* Spatial object tracking data *

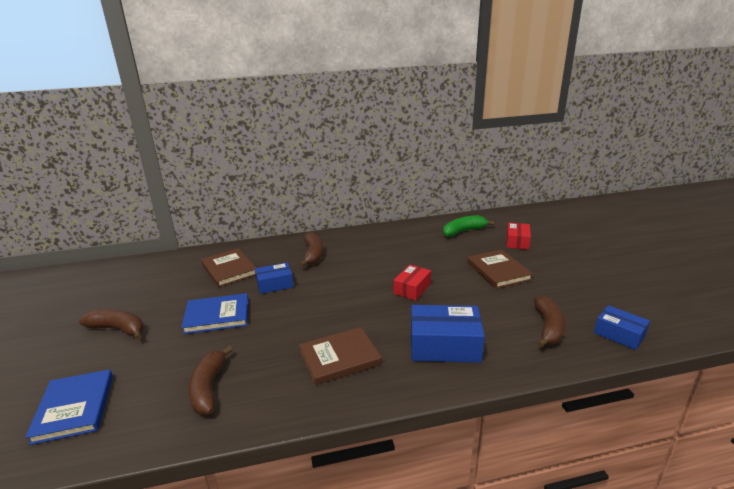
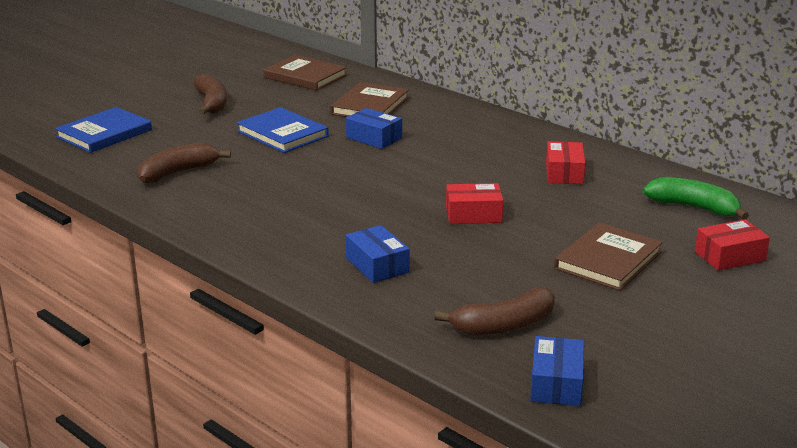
camera: 55 degrees right, 0 degrees up
(313, 254) = (467, 134): brown banana -> none
(340, 358) = (287, 215): brown book -> brown book (305, 76)
(393, 246) = (564, 173): none -> red box
(444, 345) = (377, 265): blue box -> blue box, size x0.61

* WHAT YOU SHOULD DO *
The entries above need an exact copy without their pictures.

* RESULT FOR THIS EXERCISE *
camera: 55 degrees right, 0 degrees up
(313, 254) = (467, 134): brown banana -> none
(340, 358) = (287, 215): brown book -> brown book (305, 76)
(393, 246) = (564, 173): none -> red box
(444, 345) = (377, 265): blue box -> blue box, size x0.61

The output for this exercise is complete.